[Opening Data records section]

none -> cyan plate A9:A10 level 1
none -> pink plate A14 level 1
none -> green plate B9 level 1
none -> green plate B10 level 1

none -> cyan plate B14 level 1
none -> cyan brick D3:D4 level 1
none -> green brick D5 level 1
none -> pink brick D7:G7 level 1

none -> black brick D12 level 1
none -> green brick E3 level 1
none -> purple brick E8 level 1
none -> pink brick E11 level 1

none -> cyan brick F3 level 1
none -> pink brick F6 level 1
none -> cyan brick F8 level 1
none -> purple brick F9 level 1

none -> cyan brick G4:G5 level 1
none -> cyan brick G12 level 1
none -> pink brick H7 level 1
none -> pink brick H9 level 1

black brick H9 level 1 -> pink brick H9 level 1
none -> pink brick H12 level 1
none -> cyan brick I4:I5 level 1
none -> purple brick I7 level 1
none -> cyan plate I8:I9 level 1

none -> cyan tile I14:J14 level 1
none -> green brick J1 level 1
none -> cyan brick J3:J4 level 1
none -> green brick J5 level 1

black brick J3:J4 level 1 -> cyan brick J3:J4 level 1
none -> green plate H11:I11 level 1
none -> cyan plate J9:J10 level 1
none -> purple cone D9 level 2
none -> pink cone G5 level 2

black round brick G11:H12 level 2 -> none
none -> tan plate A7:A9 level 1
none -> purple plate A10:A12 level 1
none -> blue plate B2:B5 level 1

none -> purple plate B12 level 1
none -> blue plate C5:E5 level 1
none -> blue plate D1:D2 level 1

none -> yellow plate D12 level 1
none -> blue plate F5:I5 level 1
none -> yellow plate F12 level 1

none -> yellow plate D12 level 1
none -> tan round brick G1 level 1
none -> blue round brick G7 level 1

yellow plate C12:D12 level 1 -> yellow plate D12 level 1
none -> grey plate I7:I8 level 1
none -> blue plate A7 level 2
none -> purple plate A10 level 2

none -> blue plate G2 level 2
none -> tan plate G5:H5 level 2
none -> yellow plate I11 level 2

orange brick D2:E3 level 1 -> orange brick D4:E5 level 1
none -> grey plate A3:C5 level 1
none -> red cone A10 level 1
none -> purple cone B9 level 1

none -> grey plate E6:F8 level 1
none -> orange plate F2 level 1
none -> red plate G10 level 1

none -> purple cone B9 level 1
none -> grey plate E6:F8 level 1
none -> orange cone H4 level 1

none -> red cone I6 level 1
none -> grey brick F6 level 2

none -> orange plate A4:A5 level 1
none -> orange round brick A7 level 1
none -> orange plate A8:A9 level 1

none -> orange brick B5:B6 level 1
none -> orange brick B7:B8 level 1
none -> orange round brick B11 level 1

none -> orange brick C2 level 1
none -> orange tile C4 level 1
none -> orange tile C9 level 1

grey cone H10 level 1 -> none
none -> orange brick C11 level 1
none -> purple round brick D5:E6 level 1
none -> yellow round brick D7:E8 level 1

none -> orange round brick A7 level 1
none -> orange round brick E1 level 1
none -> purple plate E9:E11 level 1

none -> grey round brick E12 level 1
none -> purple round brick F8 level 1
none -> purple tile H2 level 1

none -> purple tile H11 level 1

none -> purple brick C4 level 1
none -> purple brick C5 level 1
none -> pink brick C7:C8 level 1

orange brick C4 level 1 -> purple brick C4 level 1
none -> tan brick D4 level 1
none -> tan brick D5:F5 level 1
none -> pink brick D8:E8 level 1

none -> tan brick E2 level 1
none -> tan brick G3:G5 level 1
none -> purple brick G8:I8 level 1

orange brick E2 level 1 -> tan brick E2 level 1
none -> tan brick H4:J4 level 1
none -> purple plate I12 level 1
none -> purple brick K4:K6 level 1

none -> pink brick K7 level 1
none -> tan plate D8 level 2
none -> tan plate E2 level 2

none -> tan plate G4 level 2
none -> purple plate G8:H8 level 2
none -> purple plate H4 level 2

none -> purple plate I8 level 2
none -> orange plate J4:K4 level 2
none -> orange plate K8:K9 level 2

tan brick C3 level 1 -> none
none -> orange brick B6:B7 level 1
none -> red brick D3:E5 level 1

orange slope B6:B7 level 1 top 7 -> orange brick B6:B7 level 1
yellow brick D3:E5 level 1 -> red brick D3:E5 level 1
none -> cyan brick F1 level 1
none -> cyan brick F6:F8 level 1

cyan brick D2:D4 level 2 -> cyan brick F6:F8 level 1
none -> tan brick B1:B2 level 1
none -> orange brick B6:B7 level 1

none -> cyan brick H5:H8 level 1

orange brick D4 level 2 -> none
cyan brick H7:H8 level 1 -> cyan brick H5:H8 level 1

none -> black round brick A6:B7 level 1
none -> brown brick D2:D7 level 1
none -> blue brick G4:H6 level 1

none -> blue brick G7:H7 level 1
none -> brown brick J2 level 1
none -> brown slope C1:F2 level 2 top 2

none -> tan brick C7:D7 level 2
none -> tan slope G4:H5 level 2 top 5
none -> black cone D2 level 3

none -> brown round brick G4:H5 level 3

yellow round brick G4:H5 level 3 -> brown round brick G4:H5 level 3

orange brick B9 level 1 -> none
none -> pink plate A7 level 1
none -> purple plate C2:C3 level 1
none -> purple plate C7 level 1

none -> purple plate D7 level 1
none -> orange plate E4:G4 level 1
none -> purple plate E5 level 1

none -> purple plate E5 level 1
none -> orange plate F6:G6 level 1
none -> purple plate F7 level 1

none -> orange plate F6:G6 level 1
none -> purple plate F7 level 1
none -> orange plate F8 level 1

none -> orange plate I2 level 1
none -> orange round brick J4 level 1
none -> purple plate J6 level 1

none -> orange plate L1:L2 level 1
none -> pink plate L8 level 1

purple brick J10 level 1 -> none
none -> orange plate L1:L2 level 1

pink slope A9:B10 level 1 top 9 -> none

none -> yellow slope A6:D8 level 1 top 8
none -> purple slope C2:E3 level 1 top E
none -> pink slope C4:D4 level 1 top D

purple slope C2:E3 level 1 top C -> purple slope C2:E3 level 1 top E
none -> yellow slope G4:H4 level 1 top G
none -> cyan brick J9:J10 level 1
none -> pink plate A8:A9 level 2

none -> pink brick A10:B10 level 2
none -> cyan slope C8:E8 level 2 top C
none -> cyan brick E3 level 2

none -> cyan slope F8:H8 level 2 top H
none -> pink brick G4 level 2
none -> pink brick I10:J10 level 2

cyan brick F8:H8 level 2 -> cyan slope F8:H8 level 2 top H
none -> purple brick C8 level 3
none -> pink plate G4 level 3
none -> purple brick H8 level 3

[Closing Data records section]

Every line of the records above needs to be given again exactly.

Reply to the task.
none -> cyan plate A9:A10 level 1
none -> pink plate A14 level 1
none -> green plate B9 level 1
none -> green plate B10 level 1

none -> cyan plate B14 level 1
none -> cyan brick D3:D4 level 1
none -> green brick D5 level 1
none -> pink brick D7:G7 level 1

none -> black brick D12 level 1
none -> green brick E3 level 1
none -> purple brick E8 level 1
none -> pink brick E11 level 1

none -> cyan brick F3 level 1
none -> pink brick F6 level 1
none -> cyan brick F8 level 1
none -> purple brick F9 level 1

none -> cyan brick G4:G5 level 1
none -> cyan brick G12 level 1
none -> pink brick H7 level 1
none -> pink brick H9 level 1

black brick H9 level 1 -> pink brick H9 level 1
none -> pink brick H12 level 1
none -> cyan brick I4:I5 level 1
none -> purple brick I7 level 1
none -> cyan plate I8:I9 level 1

none -> cyan tile I14:J14 level 1
none -> green brick J1 level 1
none -> cyan brick J3:J4 level 1
none -> green brick J5 level 1

black brick J3:J4 level 1 -> cyan brick J3:J4 level 1
none -> green plate H11:I11 level 1
none -> cyan plate J9:J10 level 1
none -> purple cone D9 level 2
none -> pink cone G5 level 2

black round brick G11:H12 level 2 -> none
none -> tan plate A7:A9 level 1
none -> purple plate A10:A12 level 1
none -> blue plate B2:B5 level 1

none -> purple plate B12 level 1
none -> blue plate C5:E5 level 1
none -> blue plate D1:D2 level 1

none -> yellow plate D12 level 1
none -> blue plate F5:I5 level 1
none -> yellow plate F12 level 1

none -> yellow plate D12 level 1
none -> tan round brick G1 level 1
none -> blue round brick G7 level 1

yellow plate C12:D12 level 1 -> yellow plate D12 level 1
none -> grey plate I7:I8 level 1
none -> blue plate A7 level 2
none -> purple plate A10 level 2

none -> blue plate G2 level 2
none -> tan plate G5:H5 level 2
none -> yellow plate I11 level 2

orange brick D2:E3 level 1 -> orange brick D4:E5 level 1
none -> grey plate A3:C5 level 1
none -> red cone A10 level 1
none -> purple cone B9 level 1

none -> grey plate E6:F8 level 1
none -> orange plate F2 level 1
none -> red plate G10 level 1

none -> purple cone B9 level 1
none -> grey plate E6:F8 level 1
none -> orange cone H4 level 1

none -> red cone I6 level 1
none -> grey brick F6 level 2

none -> orange plate A4:A5 level 1
none -> orange round brick A7 level 1
none -> orange plate A8:A9 level 1

none -> orange brick B5:B6 level 1
none -> orange brick B7:B8 level 1
none -> orange round brick B11 level 1

none -> orange brick C2 level 1
none -> orange tile C4 level 1
none -> orange tile C9 level 1

grey cone H10 level 1 -> none
none -> orange brick C11 level 1
none -> purple round brick D5:E6 level 1
none -> yellow round brick D7:E8 level 1

none -> orange round brick A7 level 1
none -> orange round brick E1 level 1
none -> purple plate E9:E11 level 1

none -> grey round brick E12 level 1
none -> purple round brick F8 level 1
none -> purple tile H2 level 1

none -> purple tile H11 level 1

none -> purple brick C4 level 1
none -> purple brick C5 level 1
none -> pink brick C7:C8 level 1

orange brick C4 level 1 -> purple brick C4 level 1
none -> tan brick D4 level 1
none -> tan brick D5:F5 level 1
none -> pink brick D8:E8 level 1

none -> tan brick E2 level 1
none -> tan brick G3:G5 level 1
none -> purple brick G8:I8 level 1

orange brick E2 level 1 -> tan brick E2 level 1
none -> tan brick H4:J4 level 1
none -> purple plate I12 level 1
none -> purple brick K4:K6 level 1

none -> pink brick K7 level 1
none -> tan plate D8 level 2
none -> tan plate E2 level 2

none -> tan plate G4 level 2
none -> purple plate G8:H8 level 2
none -> purple plate H4 level 2

none -> purple plate I8 level 2
none -> orange plate J4:K4 level 2
none -> orange plate K8:K9 level 2

tan brick C3 level 1 -> none
none -> orange brick B6:B7 level 1
none -> red brick D3:E5 level 1

orange slope B6:B7 level 1 top 7 -> orange brick B6:B7 level 1
yellow brick D3:E5 level 1 -> red brick D3:E5 level 1
none -> cyan brick F1 level 1
none -> cyan brick F6:F8 level 1

cyan brick D2:D4 level 2 -> cyan brick F6:F8 level 1
none -> tan brick B1:B2 level 1
none -> orange brick B6:B7 level 1

none -> cyan brick H5:H8 level 1

orange brick D4 level 2 -> none
cyan brick H7:H8 level 1 -> cyan brick H5:H8 level 1

none -> black round brick A6:B7 level 1
none -> brown brick D2:D7 level 1
none -> blue brick G4:H6 level 1

none -> blue brick G7:H7 level 1
none -> brown brick J2 level 1
none -> brown slope C1:F2 level 2 top 2

none -> tan brick C7:D7 level 2
none -> tan slope G4:H5 level 2 top 5
none -> black cone D2 level 3

none -> brown round brick G4:H5 level 3

yellow round brick G4:H5 level 3 -> brown round brick G4:H5 level 3

orange brick B9 level 1 -> none
none -> pink plate A7 level 1
none -> purple plate C2:C3 level 1
none -> purple plate C7 level 1

none -> purple plate D7 level 1
none -> orange plate E4:G4 level 1
none -> purple plate E5 level 1

none -> purple plate E5 level 1
none -> orange plate F6:G6 level 1
none -> purple plate F7 level 1

none -> orange plate F6:G6 level 1
none -> purple plate F7 level 1
none -> orange plate F8 level 1

none -> orange plate I2 level 1
none -> orange round brick J4 level 1
none -> purple plate J6 level 1

none -> orange plate L1:L2 level 1
none -> pink plate L8 level 1

purple brick J10 level 1 -> none
none -> orange plate L1:L2 level 1

pink slope A9:B10 level 1 top 9 -> none

none -> yellow slope A6:D8 level 1 top 8
none -> purple slope C2:E3 level 1 top E
none -> pink slope C4:D4 level 1 top D

purple slope C2:E3 level 1 top C -> purple slope C2:E3 level 1 top E
none -> yellow slope G4:H4 level 1 top G
none -> cyan brick J9:J10 level 1
none -> pink plate A8:A9 level 2

none -> pink brick A10:B10 level 2
none -> cyan slope C8:E8 level 2 top C
none -> cyan brick E3 level 2

none -> cyan slope F8:H8 level 2 top H
none -> pink brick G4 level 2
none -> pink brick I10:J10 level 2

cyan brick F8:H8 level 2 -> cyan slope F8:H8 level 2 top H
none -> purple brick C8 level 3
none -> pink plate G4 level 3
none -> purple brick H8 level 3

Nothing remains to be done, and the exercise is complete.